Exercise description — Go over the data and keep only the lines that include "purple".

Supplied information —
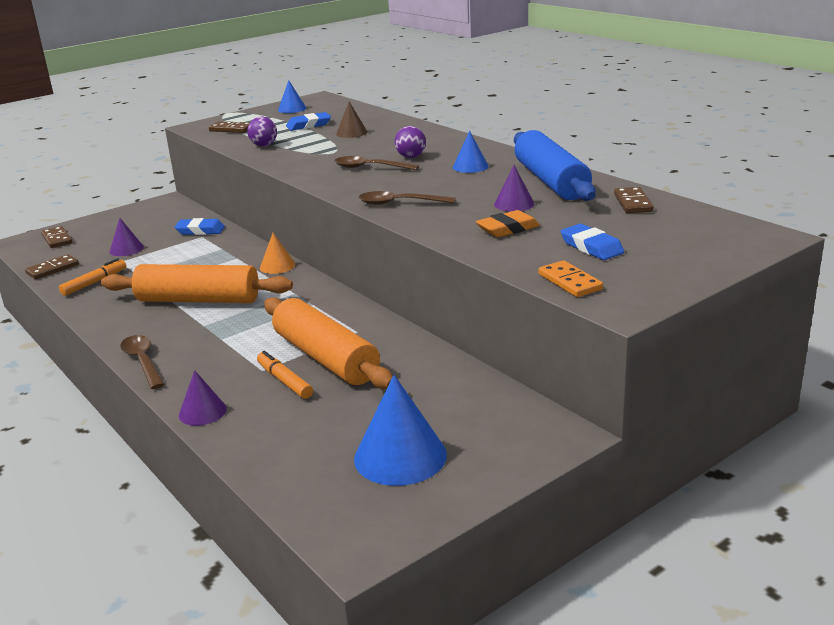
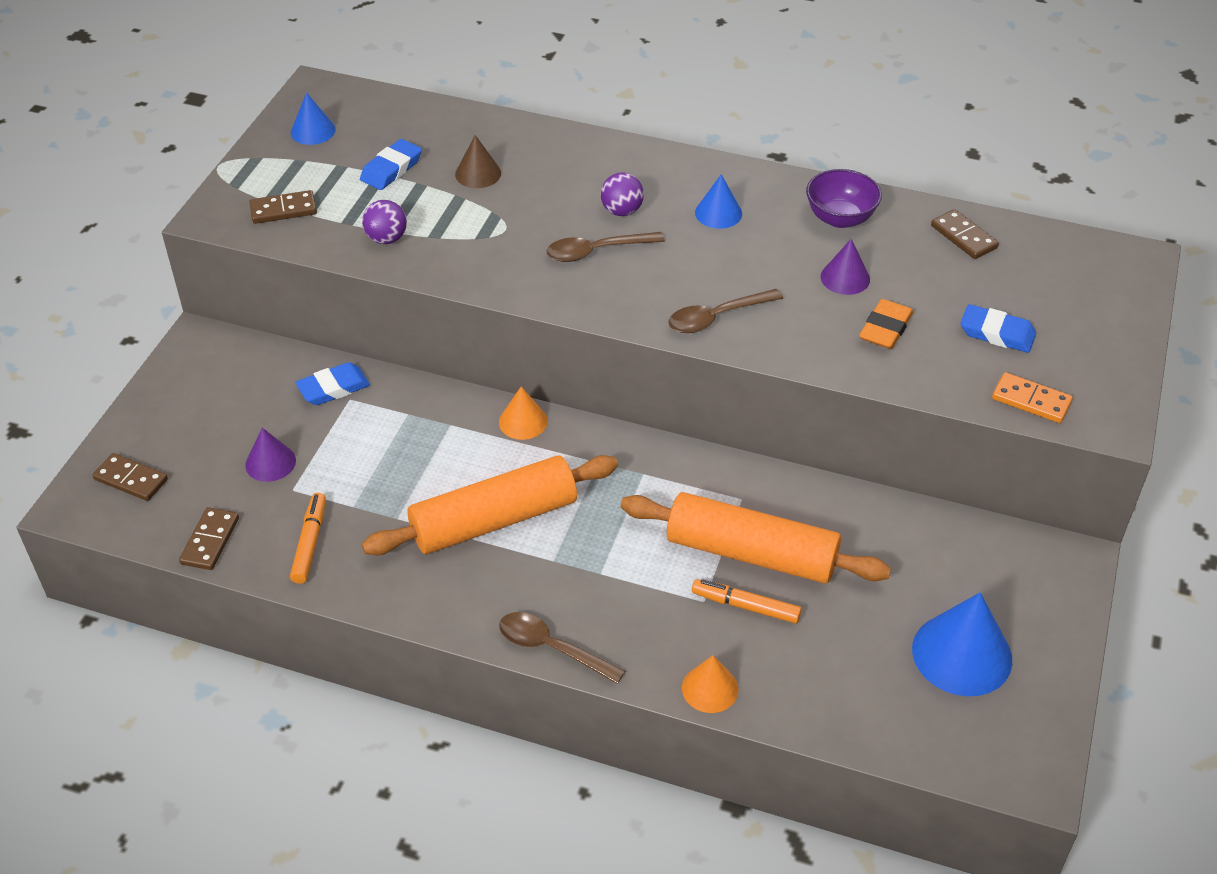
camera: 35 degrees left, 20 degrees up
purple cone [179,370,227,426] -> orange cone [682,655,739,713]
blue rolling pin [514,130,596,201] -> purple bowl [806,169,882,228]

Completed task —
purple cone [179,370,227,426] -> orange cone [682,655,739,713]
blue rolling pin [514,130,596,201] -> purple bowl [806,169,882,228]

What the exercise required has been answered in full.